Exercise requirements: I would like you to transcribe all of the data exactly.

Scene edit records:
::::::::::

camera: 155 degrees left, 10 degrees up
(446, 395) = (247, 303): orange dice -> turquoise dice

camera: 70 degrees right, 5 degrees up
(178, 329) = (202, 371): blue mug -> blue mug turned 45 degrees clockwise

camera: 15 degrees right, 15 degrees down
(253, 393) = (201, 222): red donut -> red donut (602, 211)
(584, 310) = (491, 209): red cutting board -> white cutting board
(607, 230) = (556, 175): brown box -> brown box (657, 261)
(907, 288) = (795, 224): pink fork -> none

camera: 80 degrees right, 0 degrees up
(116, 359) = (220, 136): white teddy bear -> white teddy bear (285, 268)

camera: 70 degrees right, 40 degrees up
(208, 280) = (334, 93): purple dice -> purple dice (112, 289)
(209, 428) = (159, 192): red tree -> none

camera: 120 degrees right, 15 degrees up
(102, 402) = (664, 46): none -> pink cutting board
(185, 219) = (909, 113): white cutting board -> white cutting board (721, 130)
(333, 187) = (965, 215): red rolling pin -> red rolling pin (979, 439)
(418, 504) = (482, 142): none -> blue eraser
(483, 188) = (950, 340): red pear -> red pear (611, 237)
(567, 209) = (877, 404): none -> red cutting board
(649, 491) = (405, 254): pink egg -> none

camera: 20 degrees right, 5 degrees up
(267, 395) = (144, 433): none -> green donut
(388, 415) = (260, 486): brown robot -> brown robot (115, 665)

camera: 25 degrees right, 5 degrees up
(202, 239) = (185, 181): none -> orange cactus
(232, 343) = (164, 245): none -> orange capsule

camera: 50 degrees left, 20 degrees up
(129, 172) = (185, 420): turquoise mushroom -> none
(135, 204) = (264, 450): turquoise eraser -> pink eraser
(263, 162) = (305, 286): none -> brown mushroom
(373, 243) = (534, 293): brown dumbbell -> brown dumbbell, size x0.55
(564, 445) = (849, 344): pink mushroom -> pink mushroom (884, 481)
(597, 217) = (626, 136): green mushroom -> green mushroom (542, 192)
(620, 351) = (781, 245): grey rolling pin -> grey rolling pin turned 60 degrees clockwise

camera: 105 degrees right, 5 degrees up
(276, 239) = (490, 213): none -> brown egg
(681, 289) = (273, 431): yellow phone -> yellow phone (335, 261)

::::::::::

Exercise answer:
camera: 155 degrees left, 10 degrees up
(446, 395) = (247, 303): orange dice -> turquoise dice

camera: 70 degrees right, 5 degrees up
(178, 329) = (202, 371): blue mug -> blue mug turned 45 degrees clockwise

camera: 15 degrees right, 15 degrees down
(253, 393) = (201, 222): red donut -> red donut (602, 211)
(584, 310) = (491, 209): red cutting board -> white cutting board
(607, 230) = (556, 175): brown box -> brown box (657, 261)
(907, 288) = (795, 224): pink fork -> none

camera: 80 degrees right, 0 degrees up
(116, 359) = (220, 136): white teddy bear -> white teddy bear (285, 268)

camera: 70 degrees right, 40 degrees up
(208, 280) = (334, 93): purple dice -> purple dice (112, 289)
(209, 428) = (159, 192): red tree -> none

camera: 120 degrees right, 15 degrees up
(102, 402) = (664, 46): none -> pink cutting board
(185, 219) = (909, 113): white cutting board -> white cutting board (721, 130)
(333, 187) = (965, 215): red rolling pin -> red rolling pin (979, 439)
(418, 504) = (482, 142): none -> blue eraser
(483, 188) = (950, 340): red pear -> red pear (611, 237)
(567, 209) = (877, 404): none -> red cutting board
(649, 491) = (405, 254): pink egg -> none

camera: 20 degrees right, 5 degrees up
(267, 395) = (144, 433): none -> green donut
(388, 415) = (260, 486): brown robot -> brown robot (115, 665)

camera: 25 degrees right, 5 degrees up
(202, 239) = (185, 181): none -> orange cactus
(232, 343) = (164, 245): none -> orange capsule

camera: 50 degrees left, 20 degrees up
(129, 172) = (185, 420): turquoise mushroom -> none
(135, 204) = (264, 450): turquoise eraser -> pink eraser
(263, 162) = (305, 286): none -> brown mushroom
(373, 243) = (534, 293): brown dumbbell -> brown dumbbell, size x0.55
(564, 445) = (849, 344): pink mushroom -> pink mushroom (884, 481)
(597, 217) = (626, 136): green mushroom -> green mushroom (542, 192)
(620, 351) = (781, 245): grey rolling pin -> grey rolling pin turned 60 degrees clockwise

camera: 105 degrees right, 5 degrees up
(276, 239) = (490, 213): none -> brown egg
(681, 289) = (273, 431): yellow phone -> yellow phone (335, 261)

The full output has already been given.